(Change detection data)
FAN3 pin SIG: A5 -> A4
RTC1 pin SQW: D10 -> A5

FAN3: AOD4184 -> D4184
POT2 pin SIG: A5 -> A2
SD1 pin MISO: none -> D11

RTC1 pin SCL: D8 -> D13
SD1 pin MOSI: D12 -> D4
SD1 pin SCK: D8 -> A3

==

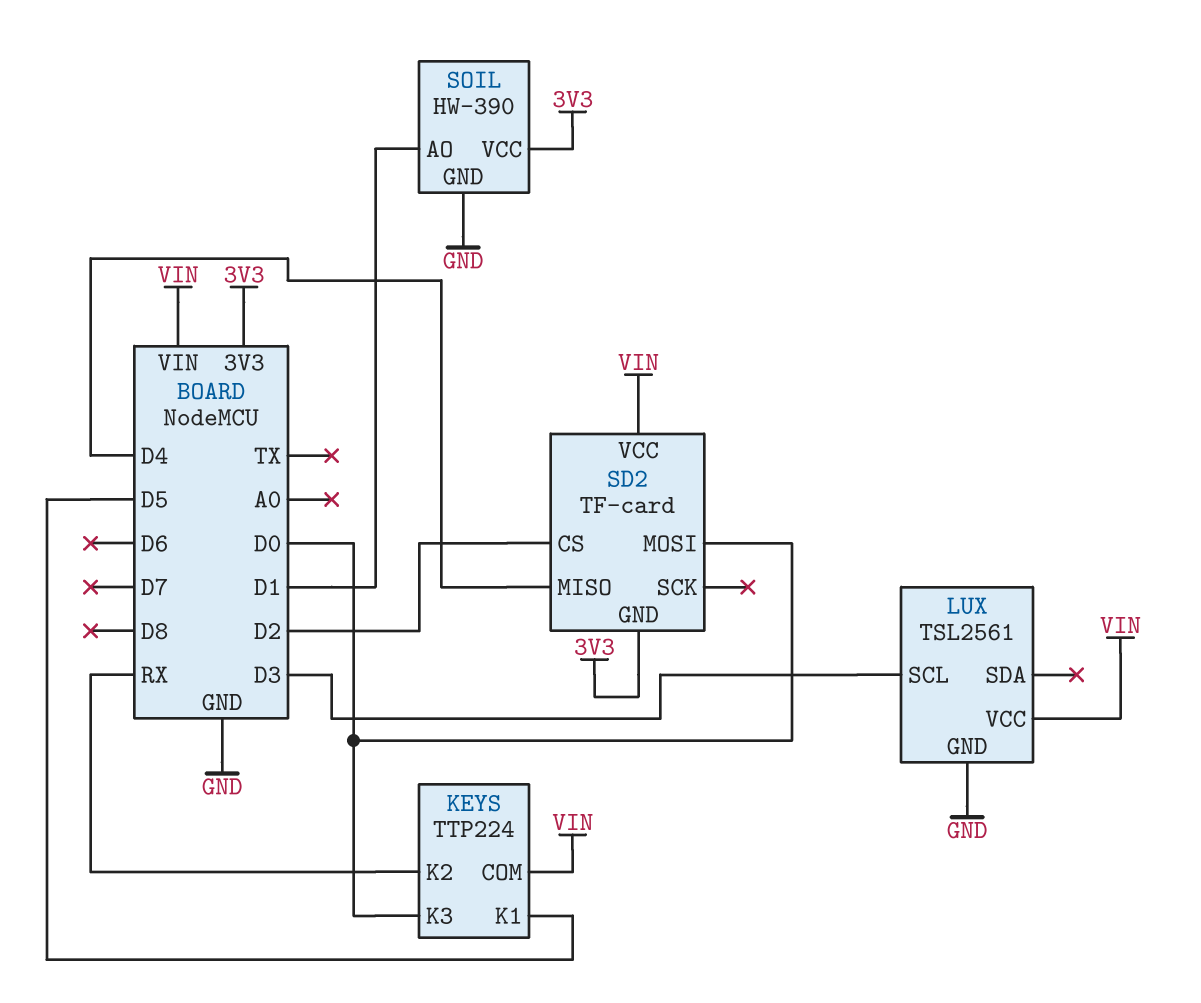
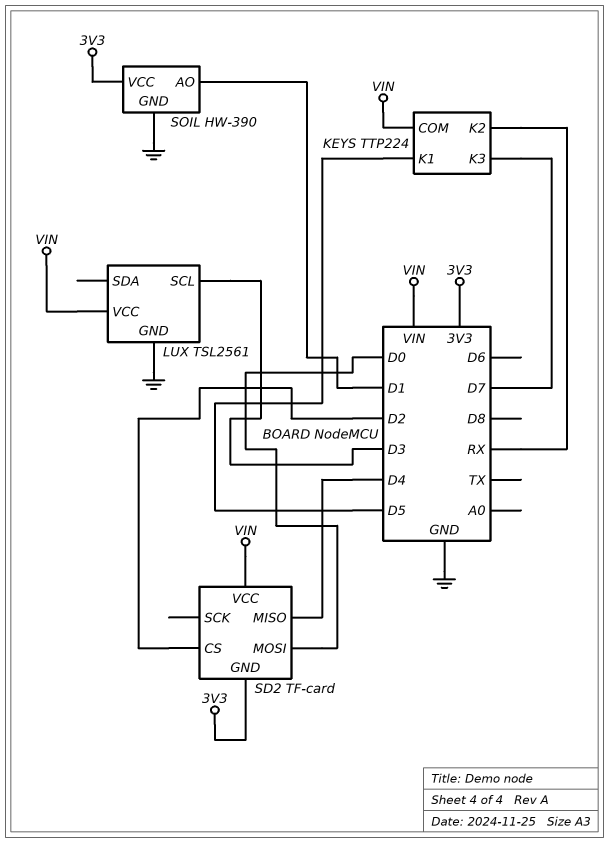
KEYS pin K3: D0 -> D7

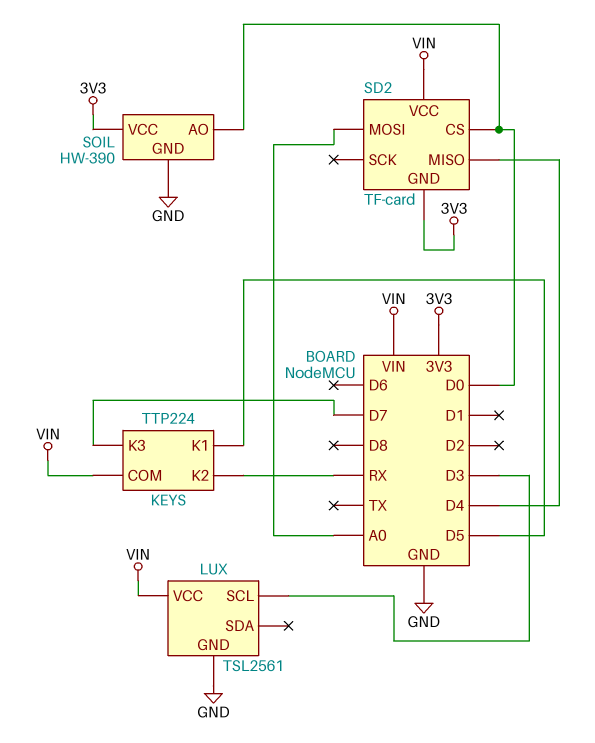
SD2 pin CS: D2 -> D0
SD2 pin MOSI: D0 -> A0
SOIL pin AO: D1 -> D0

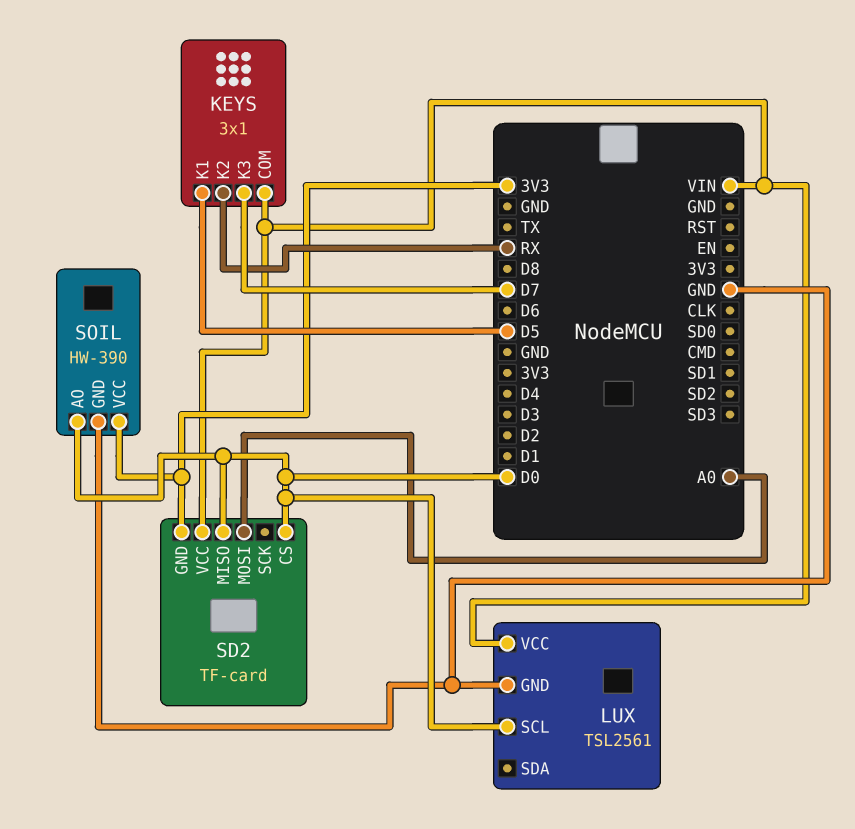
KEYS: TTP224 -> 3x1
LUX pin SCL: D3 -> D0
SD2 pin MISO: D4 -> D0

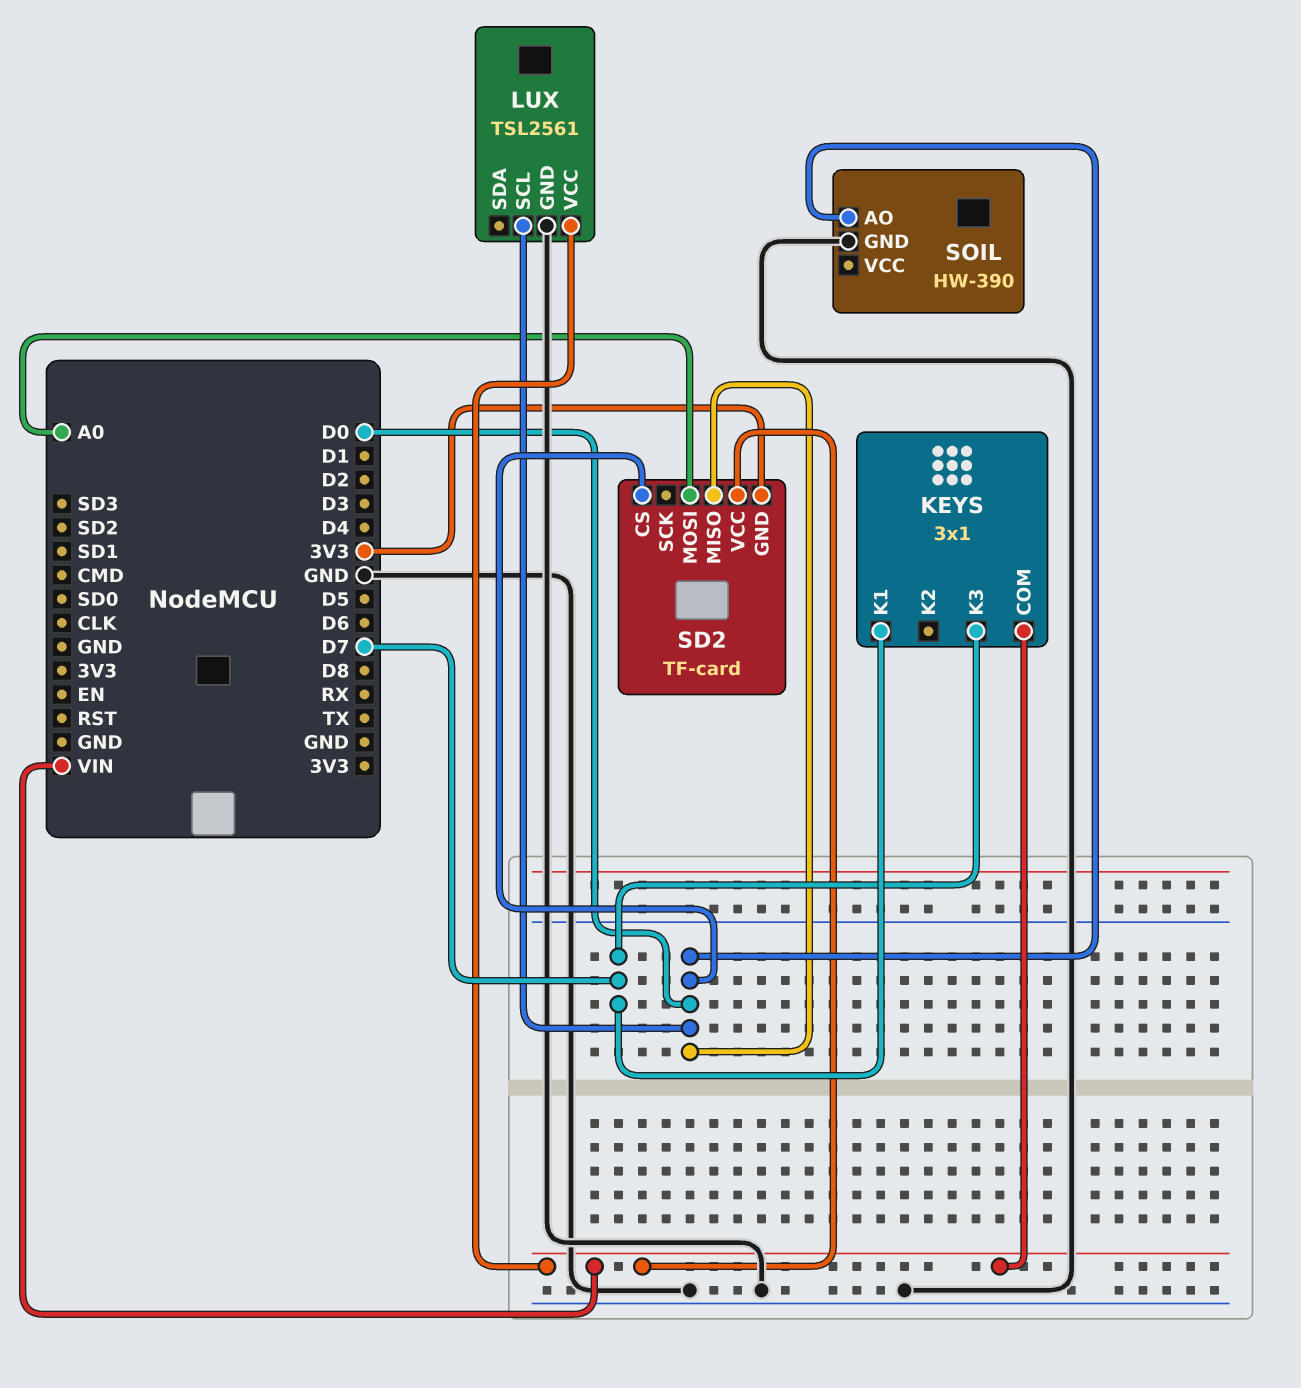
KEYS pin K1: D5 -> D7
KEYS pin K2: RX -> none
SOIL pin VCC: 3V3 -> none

**Exercise description**
The lines holding the word "SOIL" are the answer. Find them in the entries and copy them.

**Written response**
SOIL pin AO: D1 -> D0
SOIL pin VCC: 3V3 -> none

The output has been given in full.